Task requirements
Without adding anything, give again the lines from the one holding "building: none -> [80,288,136,362]" through the final line of the records, exactly, with both ends included and pictures dropped.

------------------------------------------------------------------------

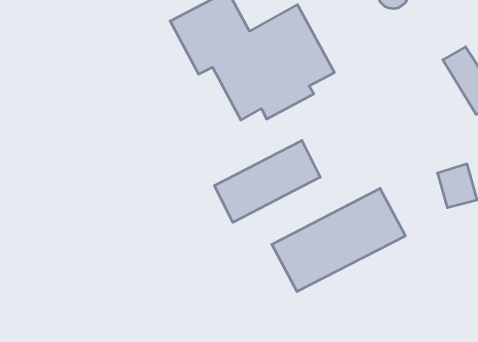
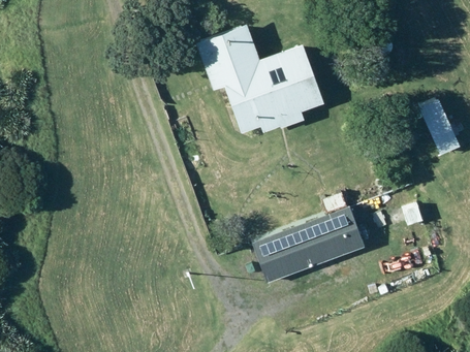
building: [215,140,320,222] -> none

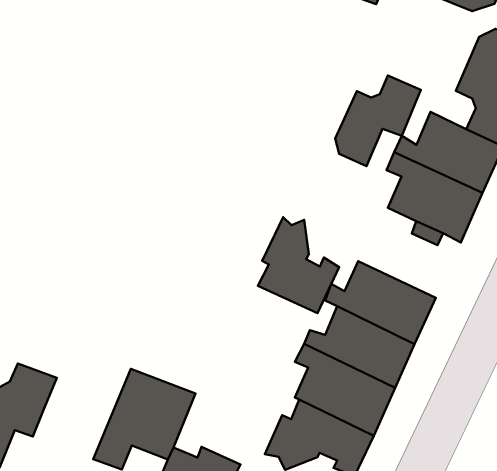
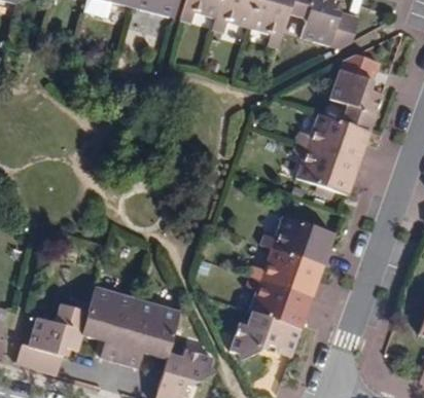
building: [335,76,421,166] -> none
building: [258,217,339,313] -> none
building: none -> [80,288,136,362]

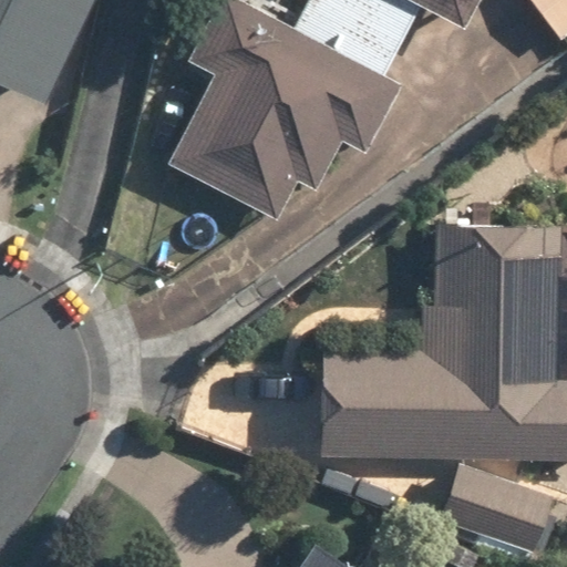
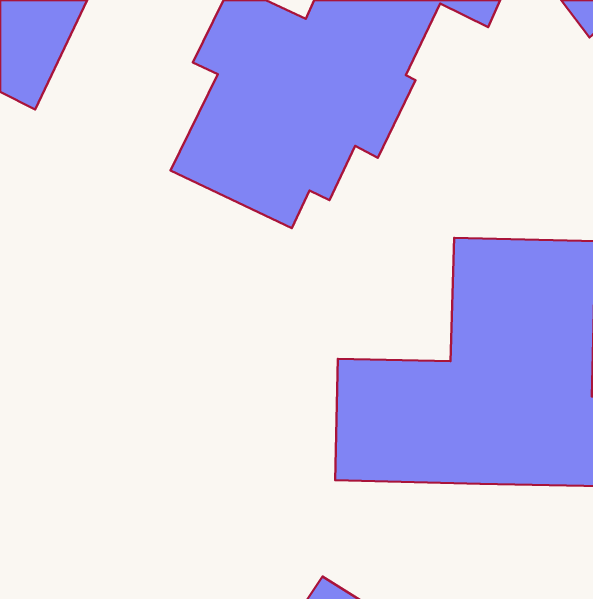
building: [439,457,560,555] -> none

------------------------------------------------------------------------

Solution for this problem
building: none -> [80,288,136,362]

building: [439,457,560,555] -> none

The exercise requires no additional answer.